__Given information__.
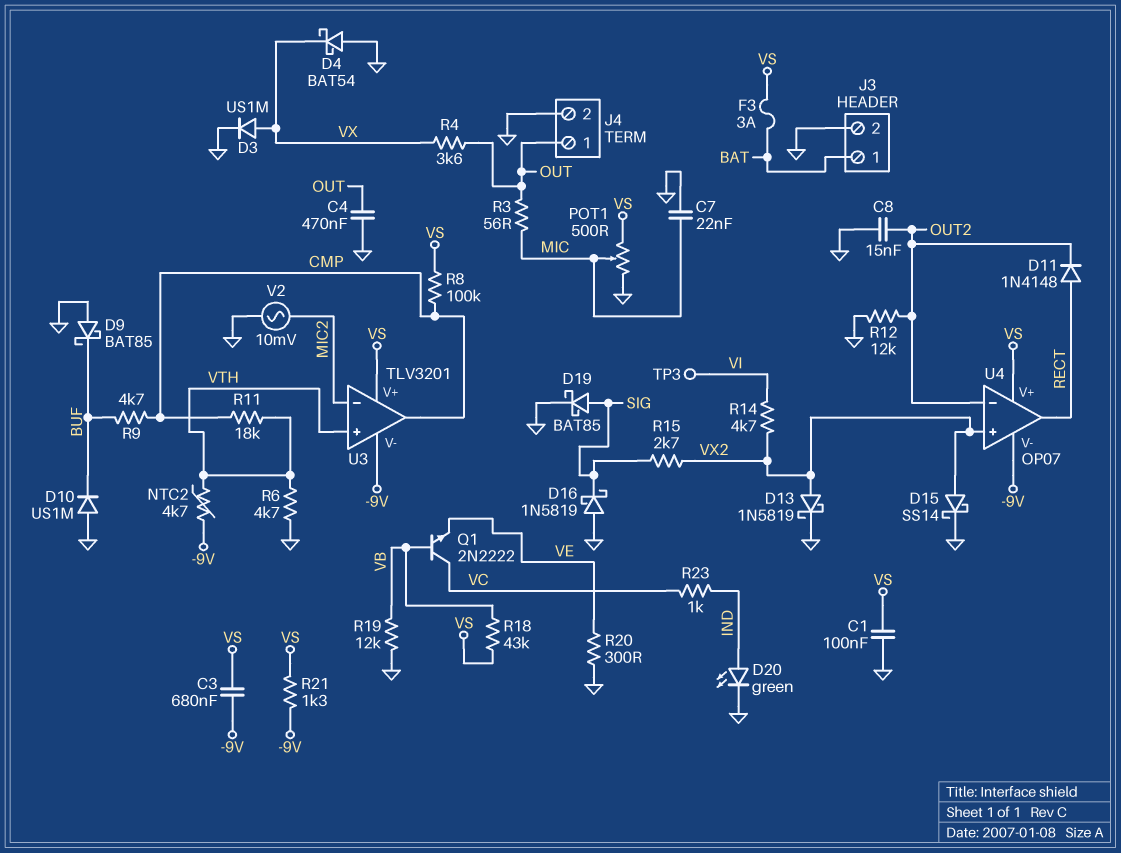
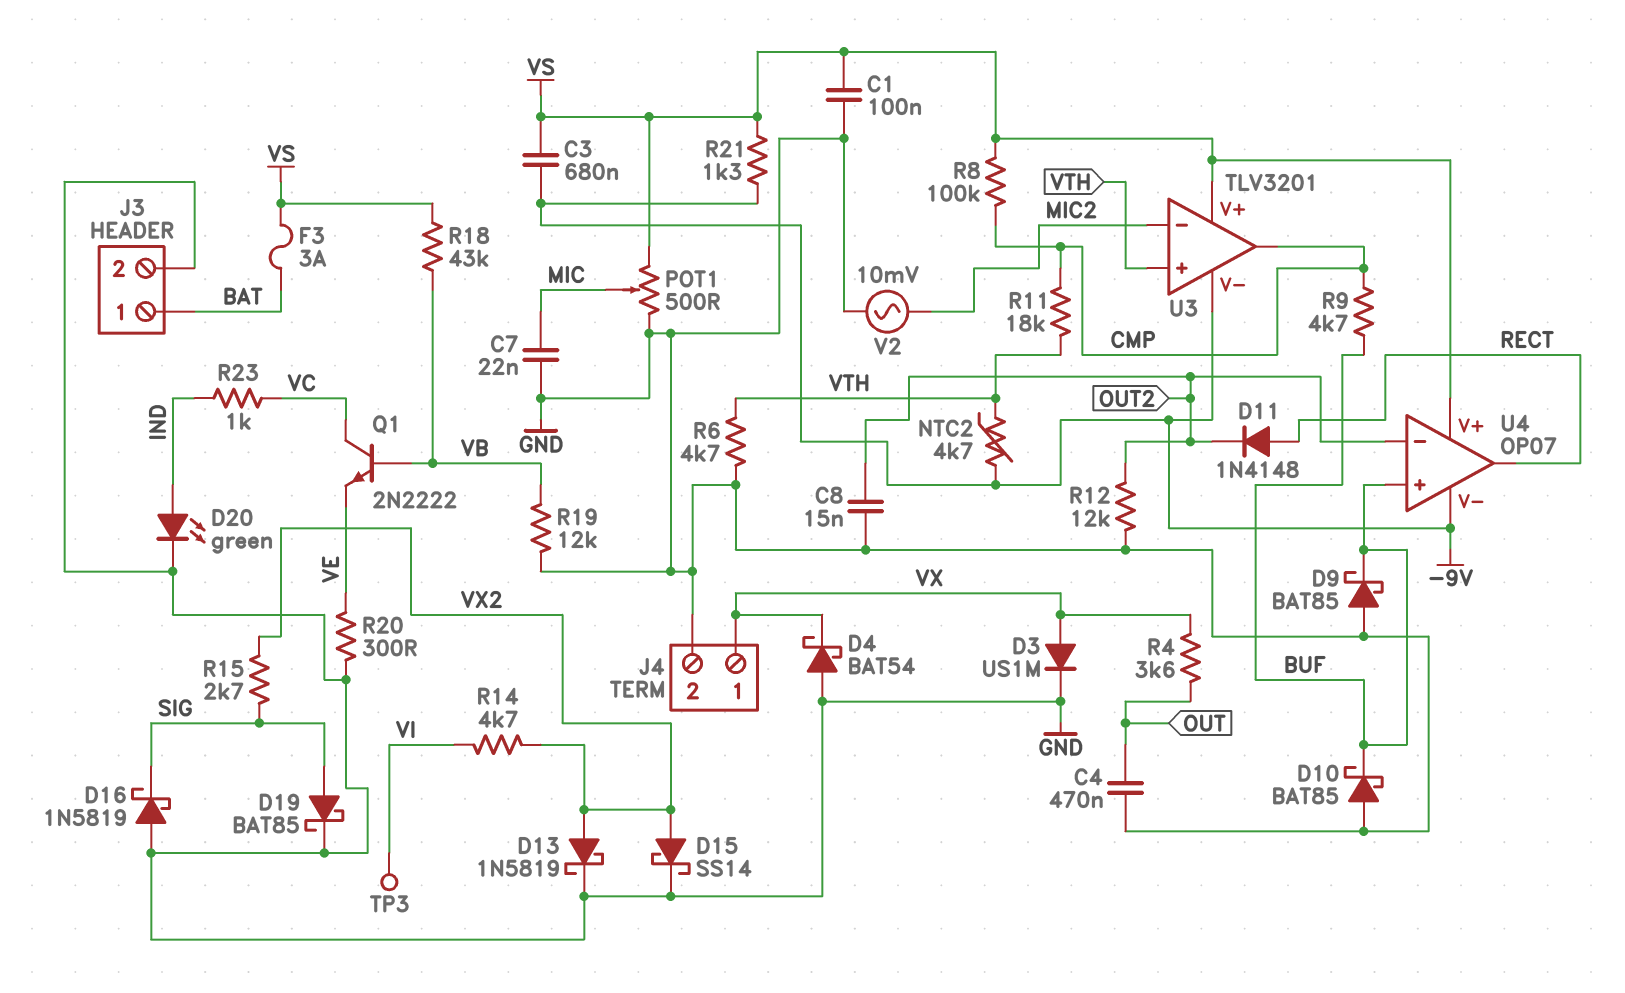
D10: diode US1M (A GND, K BUF) -> schottky BAT85 (A GND, K BUF)
J4 pin 1: OUT -> VX
R3: 56 (MIC, OUT) -> none
U4 pin in+: VX2 -> BUF

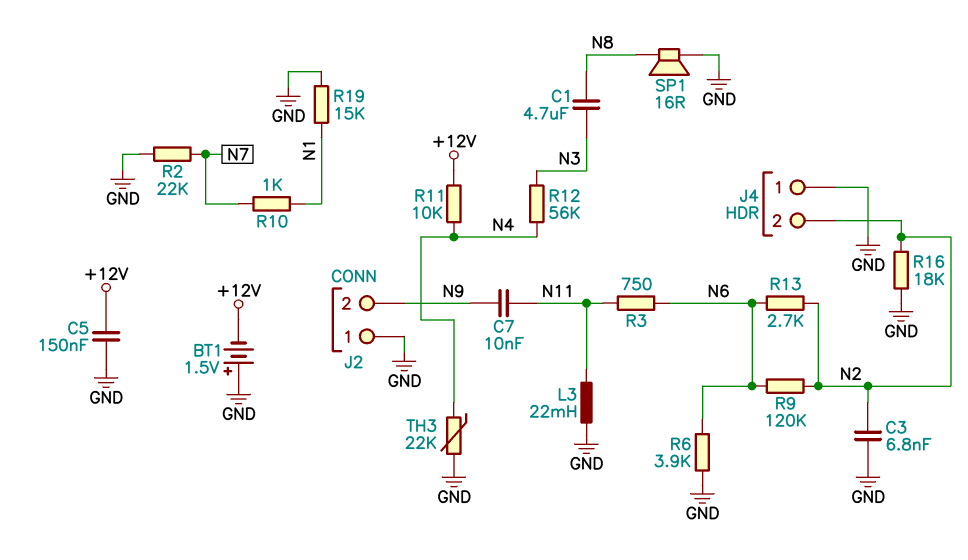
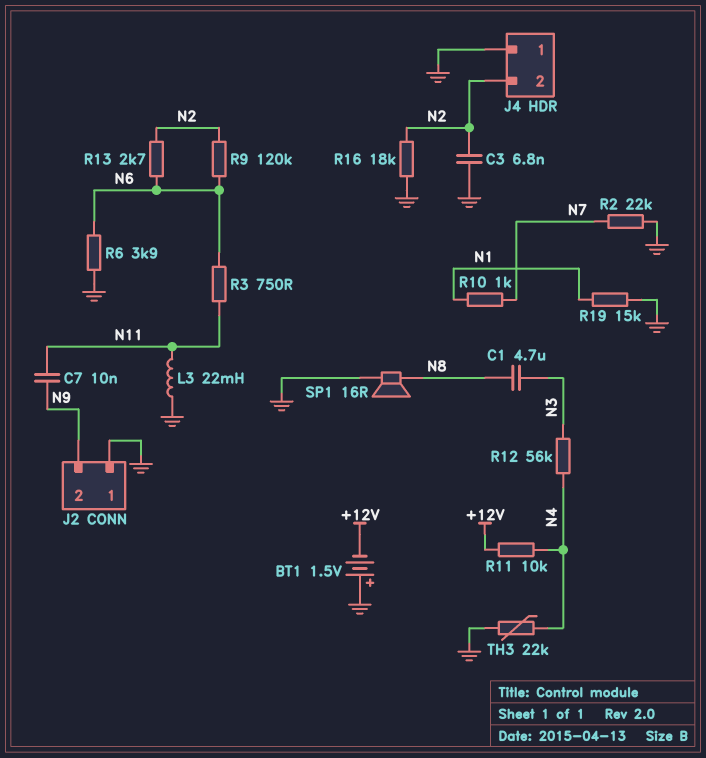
C5: 150nF (+12V, GND) -> none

__Task details__.
Copy out, unchanged, the span of lines beginning with the one that includes "J4 pin 1: OUT -> VX" and running through the final line of the material above. Leave the pictures out.

__Answer below__.
J4 pin 1: OUT -> VX
R3: 56 (MIC, OUT) -> none
U4 pin in+: VX2 -> BUF

C5: 150nF (+12V, GND) -> none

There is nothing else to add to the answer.